EXERCISE DATA below:

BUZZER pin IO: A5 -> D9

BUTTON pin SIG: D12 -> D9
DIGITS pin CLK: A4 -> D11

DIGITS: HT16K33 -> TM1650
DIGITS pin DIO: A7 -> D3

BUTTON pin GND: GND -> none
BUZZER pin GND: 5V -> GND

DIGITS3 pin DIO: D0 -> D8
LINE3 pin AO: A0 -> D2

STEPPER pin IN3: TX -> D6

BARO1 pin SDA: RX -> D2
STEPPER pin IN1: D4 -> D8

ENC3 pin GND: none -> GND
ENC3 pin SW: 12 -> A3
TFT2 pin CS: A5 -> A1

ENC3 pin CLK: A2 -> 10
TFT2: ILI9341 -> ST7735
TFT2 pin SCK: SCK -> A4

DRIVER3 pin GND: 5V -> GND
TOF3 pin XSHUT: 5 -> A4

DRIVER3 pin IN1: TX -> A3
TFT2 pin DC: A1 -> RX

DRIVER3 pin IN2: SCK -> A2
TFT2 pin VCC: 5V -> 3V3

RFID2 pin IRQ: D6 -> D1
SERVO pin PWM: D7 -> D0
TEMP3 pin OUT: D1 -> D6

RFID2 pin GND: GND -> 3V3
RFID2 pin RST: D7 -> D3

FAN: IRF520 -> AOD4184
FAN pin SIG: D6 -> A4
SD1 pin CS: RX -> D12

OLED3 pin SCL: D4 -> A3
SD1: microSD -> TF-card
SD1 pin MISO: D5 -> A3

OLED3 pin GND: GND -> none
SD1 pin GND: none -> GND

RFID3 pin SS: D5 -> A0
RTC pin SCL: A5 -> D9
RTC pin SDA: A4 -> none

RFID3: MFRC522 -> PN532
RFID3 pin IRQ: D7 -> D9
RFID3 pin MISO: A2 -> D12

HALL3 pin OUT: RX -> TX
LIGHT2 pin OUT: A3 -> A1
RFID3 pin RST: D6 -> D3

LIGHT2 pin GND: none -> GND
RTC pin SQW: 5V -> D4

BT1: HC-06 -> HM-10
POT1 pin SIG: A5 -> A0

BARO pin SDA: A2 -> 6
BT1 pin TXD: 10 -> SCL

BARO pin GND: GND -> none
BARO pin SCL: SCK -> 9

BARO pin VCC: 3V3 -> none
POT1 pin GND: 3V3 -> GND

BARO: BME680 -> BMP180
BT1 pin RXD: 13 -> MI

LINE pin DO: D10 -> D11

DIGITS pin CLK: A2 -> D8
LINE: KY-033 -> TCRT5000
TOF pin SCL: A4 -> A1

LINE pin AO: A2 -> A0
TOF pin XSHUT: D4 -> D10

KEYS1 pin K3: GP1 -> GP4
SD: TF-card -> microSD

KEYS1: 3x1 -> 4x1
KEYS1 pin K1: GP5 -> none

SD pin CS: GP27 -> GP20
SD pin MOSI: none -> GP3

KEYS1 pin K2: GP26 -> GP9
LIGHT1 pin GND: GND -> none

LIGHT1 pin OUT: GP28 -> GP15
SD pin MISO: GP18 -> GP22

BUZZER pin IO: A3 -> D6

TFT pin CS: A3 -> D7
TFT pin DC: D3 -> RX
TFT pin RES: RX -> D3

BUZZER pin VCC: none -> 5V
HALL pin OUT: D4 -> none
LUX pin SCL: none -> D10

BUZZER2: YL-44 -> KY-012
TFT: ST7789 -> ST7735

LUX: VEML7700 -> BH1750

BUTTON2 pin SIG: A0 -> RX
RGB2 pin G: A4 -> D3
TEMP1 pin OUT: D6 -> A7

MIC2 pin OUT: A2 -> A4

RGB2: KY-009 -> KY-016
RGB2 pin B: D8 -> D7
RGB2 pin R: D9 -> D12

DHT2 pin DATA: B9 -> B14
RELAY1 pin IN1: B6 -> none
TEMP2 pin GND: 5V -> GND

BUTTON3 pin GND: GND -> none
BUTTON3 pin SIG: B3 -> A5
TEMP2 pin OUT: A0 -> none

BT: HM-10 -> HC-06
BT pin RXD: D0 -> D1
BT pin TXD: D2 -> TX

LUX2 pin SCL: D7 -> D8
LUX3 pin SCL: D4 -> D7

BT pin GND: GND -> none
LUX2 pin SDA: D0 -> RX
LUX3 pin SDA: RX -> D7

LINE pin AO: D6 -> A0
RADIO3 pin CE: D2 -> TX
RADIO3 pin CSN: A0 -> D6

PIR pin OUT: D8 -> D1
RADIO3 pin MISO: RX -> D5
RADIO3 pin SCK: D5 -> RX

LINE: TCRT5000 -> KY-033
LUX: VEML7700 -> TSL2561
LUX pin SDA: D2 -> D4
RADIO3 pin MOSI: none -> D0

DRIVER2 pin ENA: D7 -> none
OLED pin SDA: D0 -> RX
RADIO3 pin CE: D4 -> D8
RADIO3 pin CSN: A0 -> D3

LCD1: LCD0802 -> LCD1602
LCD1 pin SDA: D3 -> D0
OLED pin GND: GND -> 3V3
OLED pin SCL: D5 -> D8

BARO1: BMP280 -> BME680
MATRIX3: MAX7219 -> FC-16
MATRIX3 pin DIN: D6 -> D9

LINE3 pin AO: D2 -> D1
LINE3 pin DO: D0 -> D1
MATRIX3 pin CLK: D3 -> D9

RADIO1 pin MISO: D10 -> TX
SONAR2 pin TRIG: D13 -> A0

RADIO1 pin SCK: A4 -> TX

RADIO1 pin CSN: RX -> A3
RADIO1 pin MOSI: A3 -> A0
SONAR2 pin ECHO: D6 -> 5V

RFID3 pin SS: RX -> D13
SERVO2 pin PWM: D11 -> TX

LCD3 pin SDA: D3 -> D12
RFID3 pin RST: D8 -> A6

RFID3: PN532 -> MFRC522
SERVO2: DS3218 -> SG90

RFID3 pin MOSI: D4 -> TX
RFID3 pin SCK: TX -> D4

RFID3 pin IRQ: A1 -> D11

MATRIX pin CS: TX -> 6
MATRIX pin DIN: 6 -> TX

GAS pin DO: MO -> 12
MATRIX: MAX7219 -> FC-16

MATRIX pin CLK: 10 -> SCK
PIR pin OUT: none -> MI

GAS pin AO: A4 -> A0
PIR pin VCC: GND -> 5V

End of EXERCISE DATA.

WORK TO COMPLETE. Where a line above contains the word "STEPPER", copy that line.

PROBLEM SOLUTION.
STEPPER pin IN3: TX -> D6
STEPPER pin IN1: D4 -> D8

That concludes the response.